The required output is a verbatim transcription of the listing, pictures excluded.

|---|

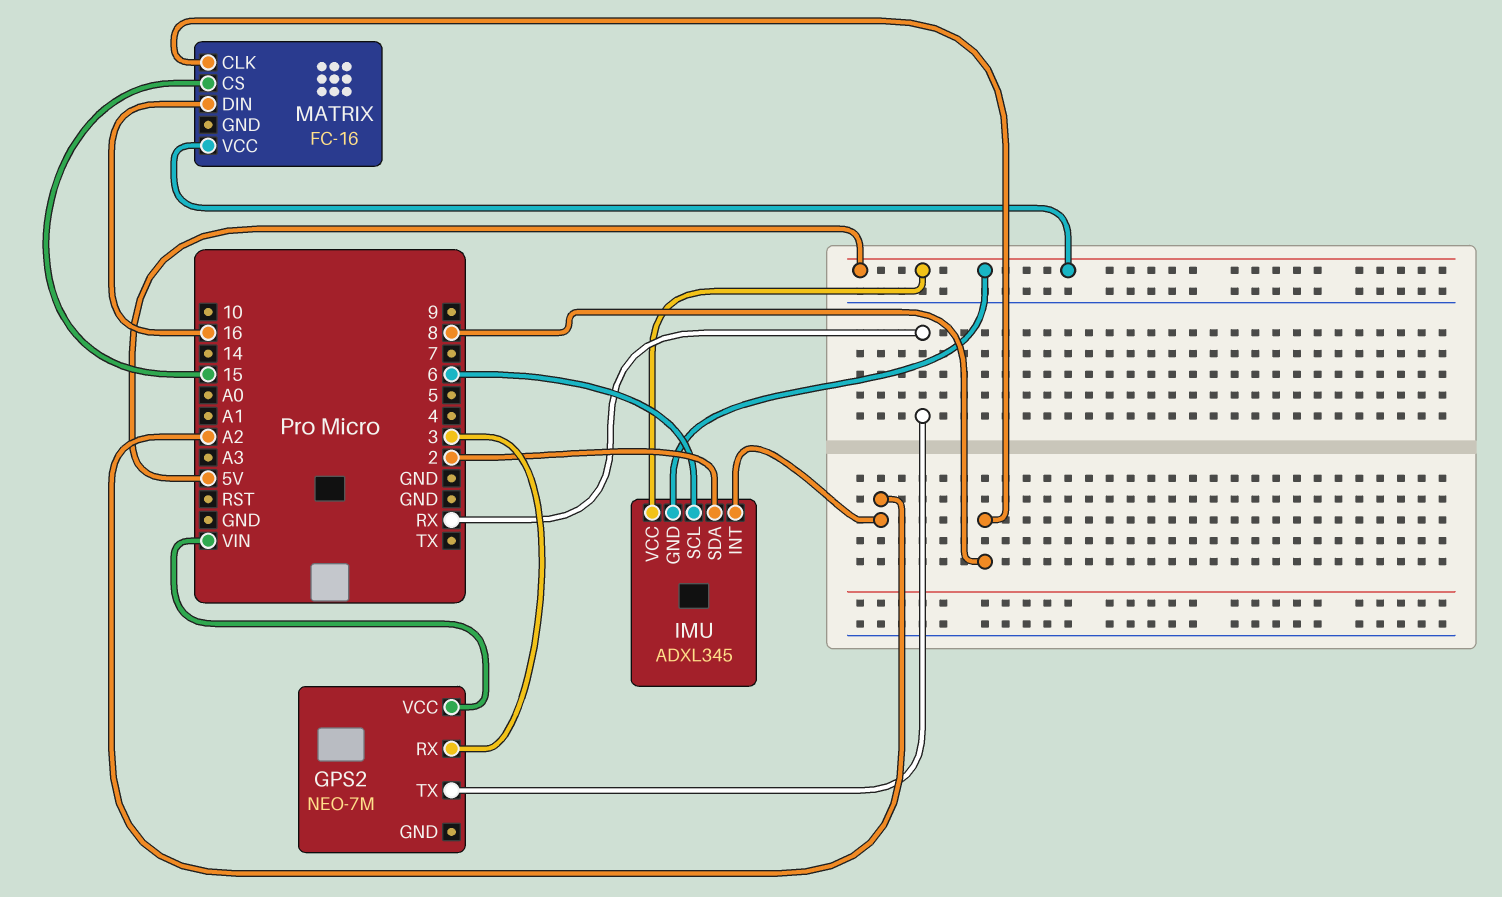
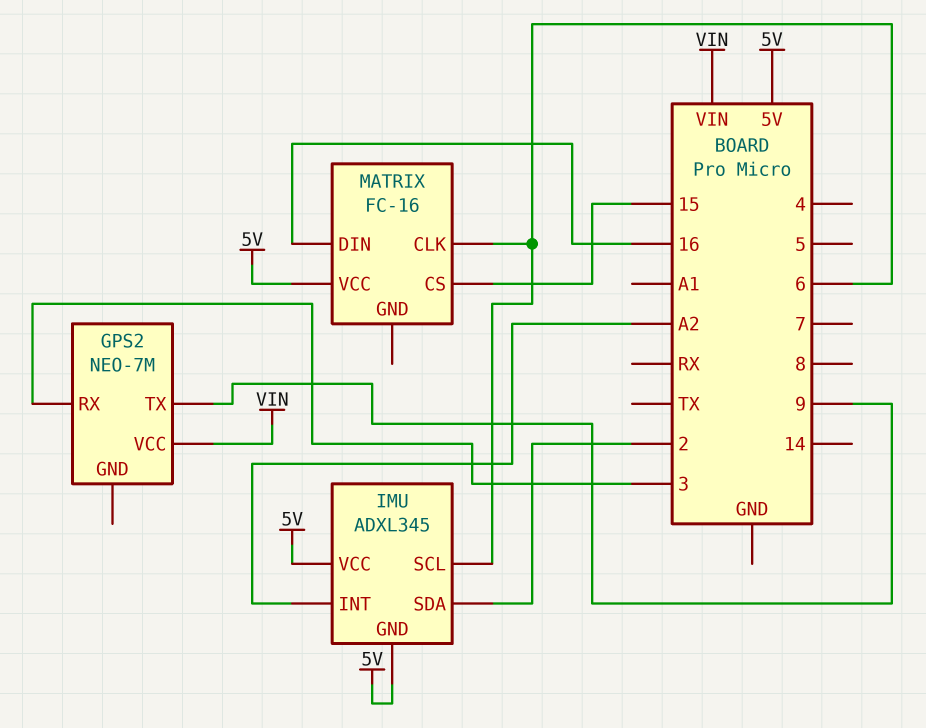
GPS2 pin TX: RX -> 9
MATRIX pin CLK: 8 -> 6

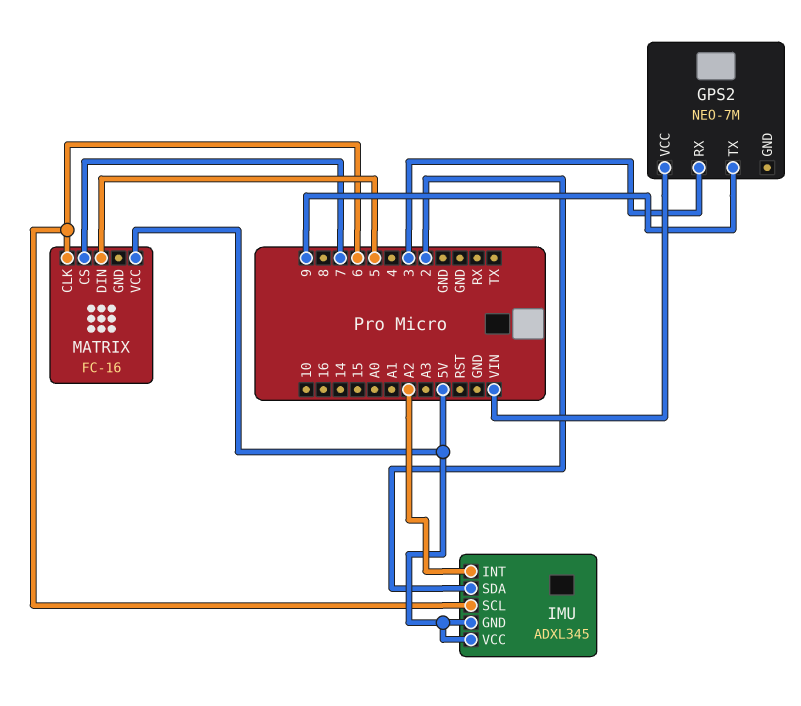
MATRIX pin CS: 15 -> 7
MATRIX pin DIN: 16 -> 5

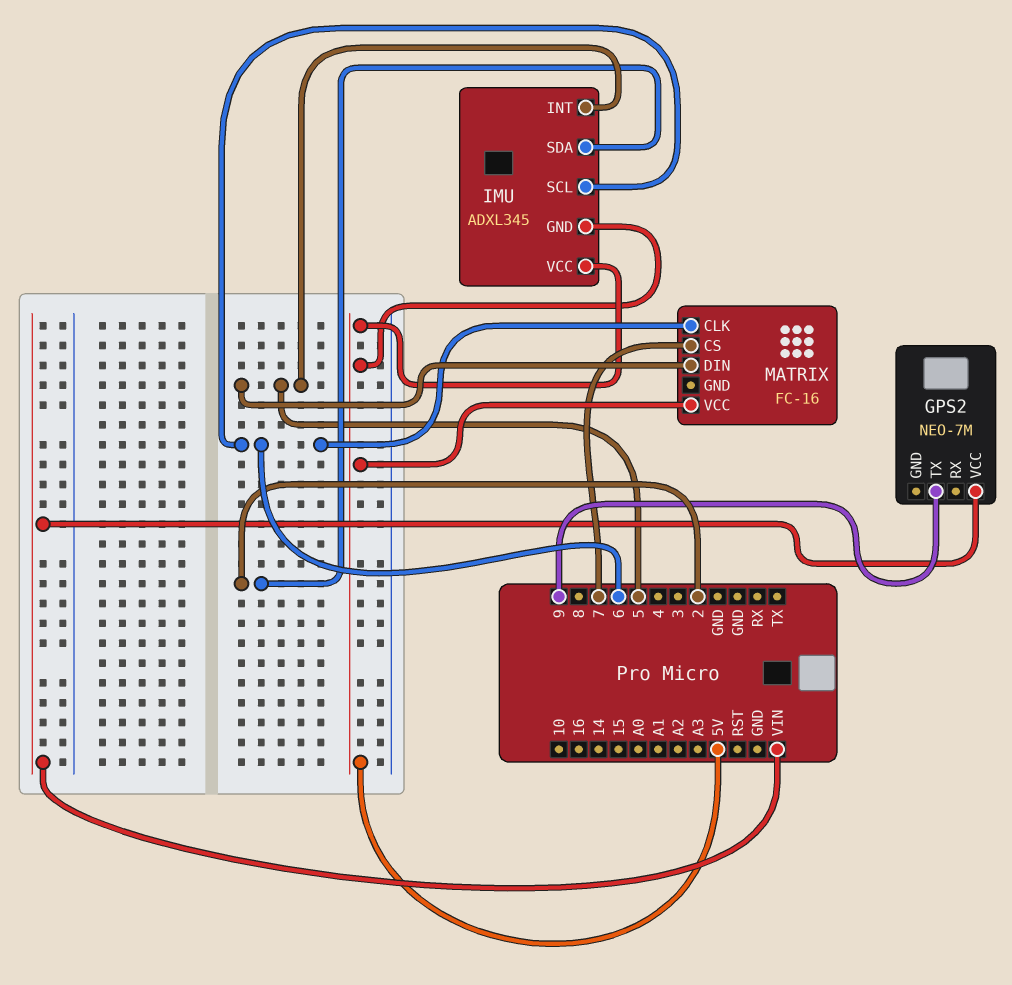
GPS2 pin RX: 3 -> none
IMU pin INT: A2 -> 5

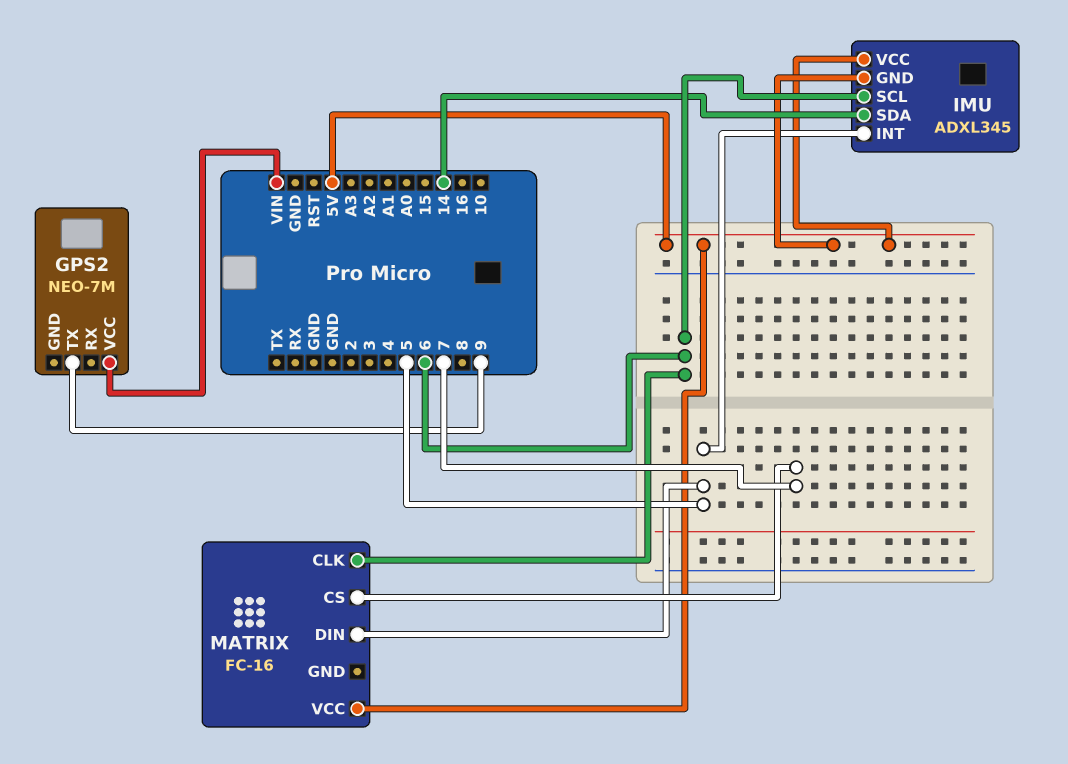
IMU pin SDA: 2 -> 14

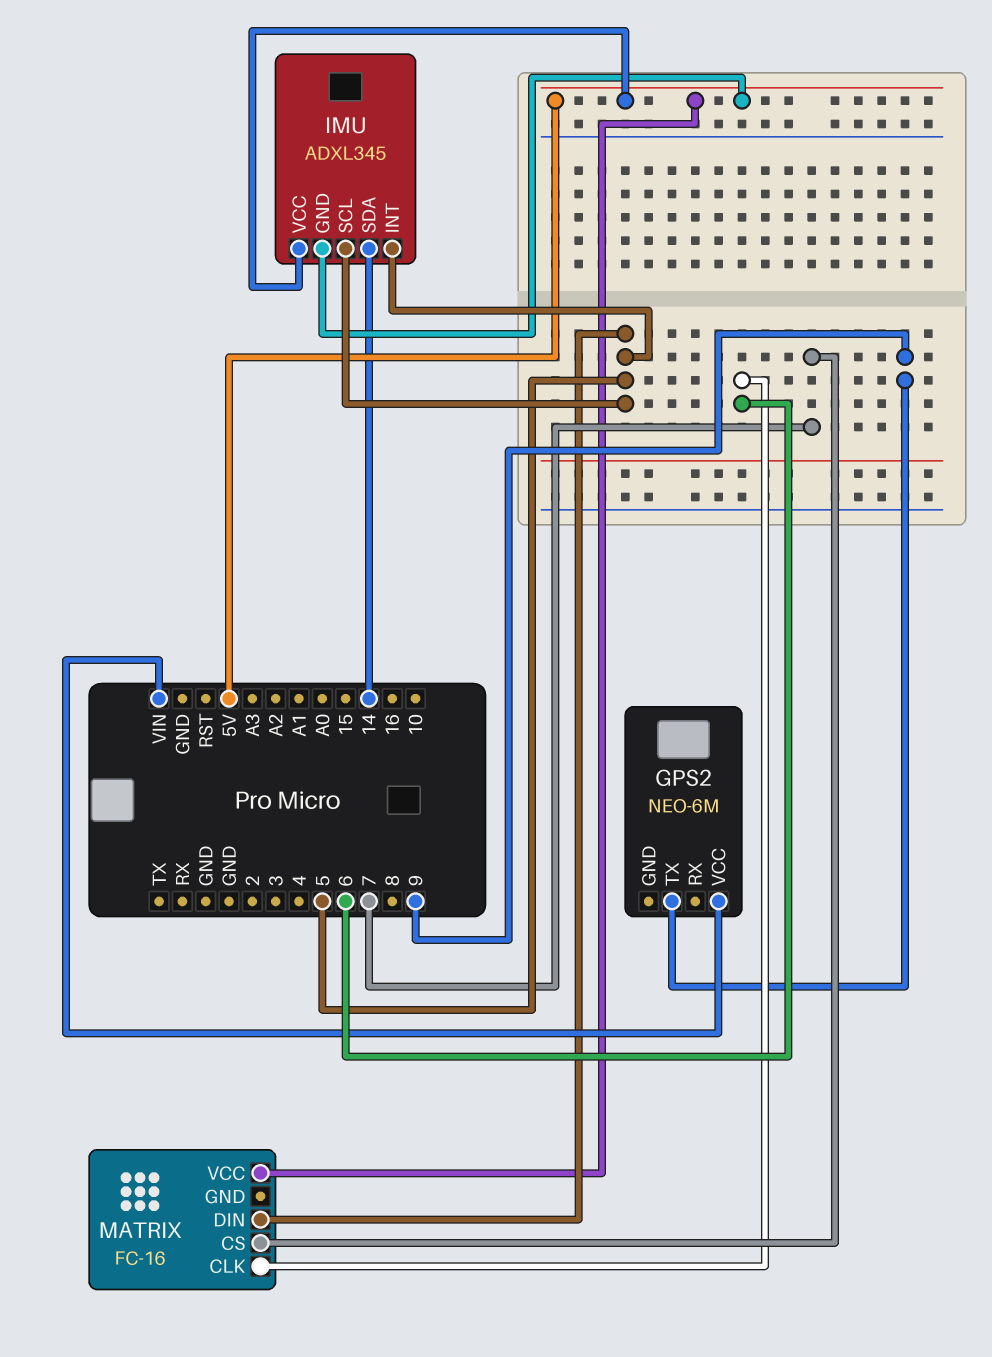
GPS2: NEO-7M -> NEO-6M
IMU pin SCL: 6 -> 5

|---|

# TASK SOLUTION
GPS2 pin TX: RX -> 9
MATRIX pin CLK: 8 -> 6

MATRIX pin CS: 15 -> 7
MATRIX pin DIN: 16 -> 5

GPS2 pin RX: 3 -> none
IMU pin INT: A2 -> 5

IMU pin SDA: 2 -> 14

GPS2: NEO-7M -> NEO-6M
IMU pin SCL: 6 -> 5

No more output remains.